=== Problem to work on ===
Copy out all the lines of the data precisely, omitting any pictures.

=== Data supplied ===
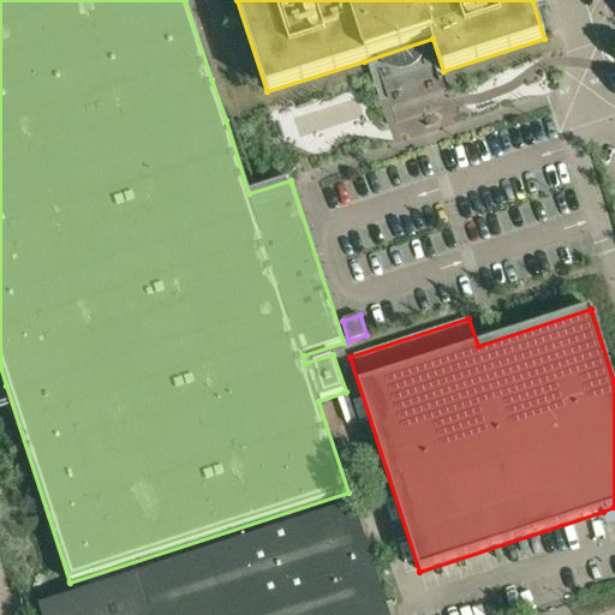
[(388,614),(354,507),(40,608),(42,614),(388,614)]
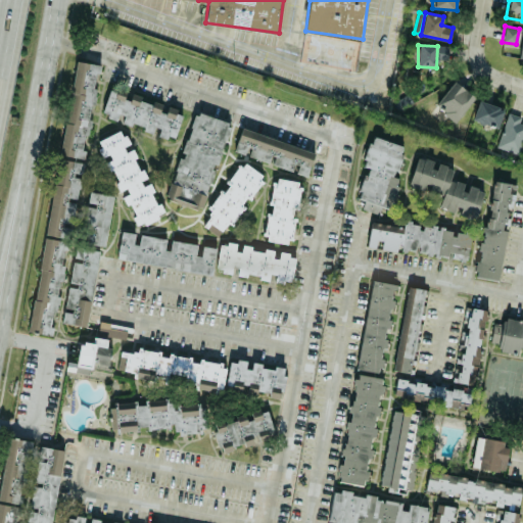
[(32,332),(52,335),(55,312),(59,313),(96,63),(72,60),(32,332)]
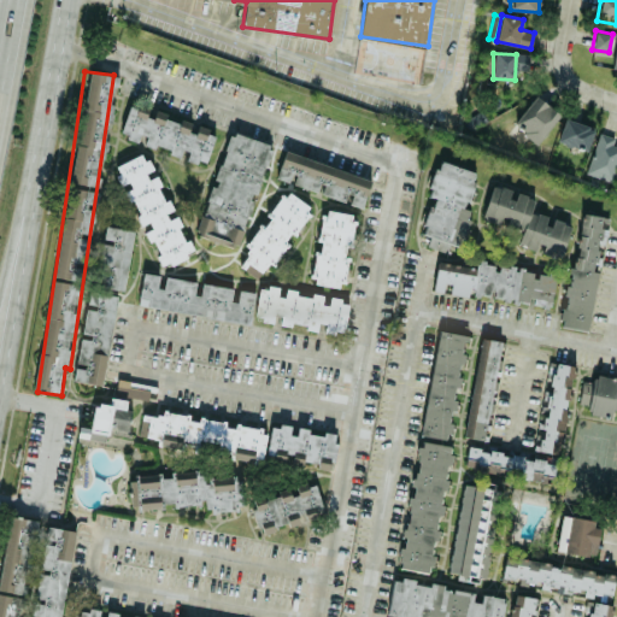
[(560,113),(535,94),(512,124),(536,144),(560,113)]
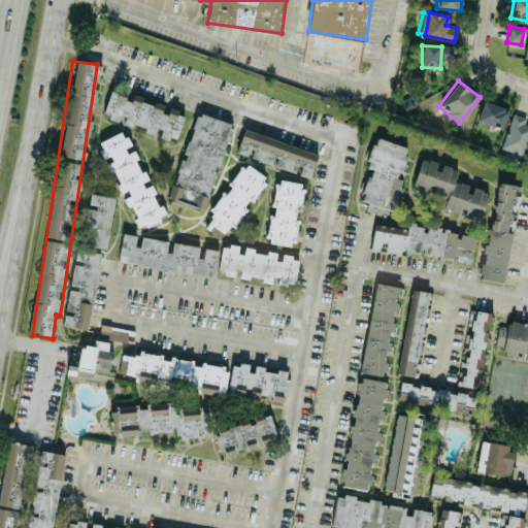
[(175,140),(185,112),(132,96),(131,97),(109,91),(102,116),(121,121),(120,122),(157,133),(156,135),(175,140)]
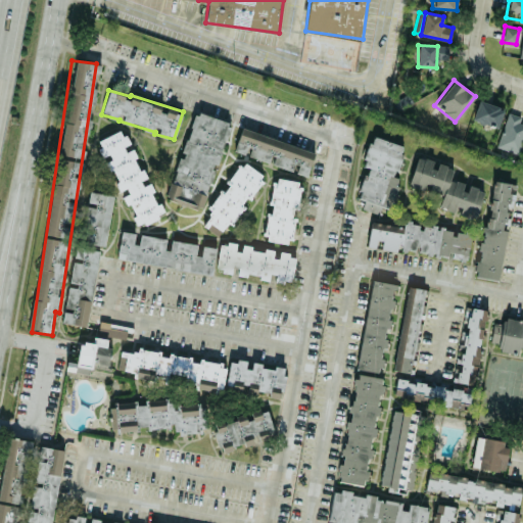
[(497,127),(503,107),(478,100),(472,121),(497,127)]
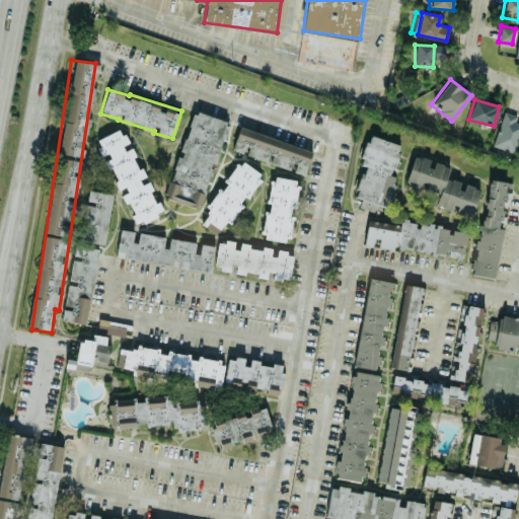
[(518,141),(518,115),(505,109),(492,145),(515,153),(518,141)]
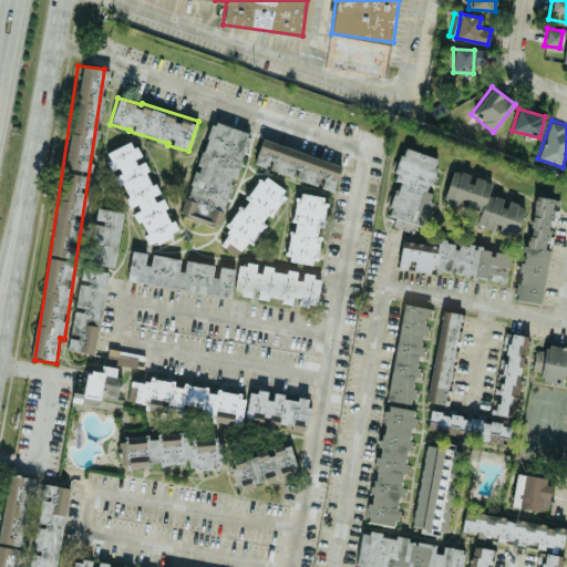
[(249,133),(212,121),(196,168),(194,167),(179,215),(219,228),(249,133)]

=== Finished task ===
[(388,614),(354,507),(40,608),(42,614),(388,614)]
[(32,332),(52,335),(55,312),(59,313),(96,63),(72,60),(32,332)]
[(560,113),(535,94),(512,124),(536,144),(560,113)]
[(175,140),(185,112),(132,96),(131,97),(109,91),(102,116),(121,121),(120,122),(157,133),(156,135),(175,140)]
[(497,127),(503,107),(478,100),(472,121),(497,127)]
[(518,141),(518,115),(505,109),(492,145),(515,153),(518,141)]
[(249,133),(212,121),(196,168),(194,167),(179,215),(219,228),(249,133)]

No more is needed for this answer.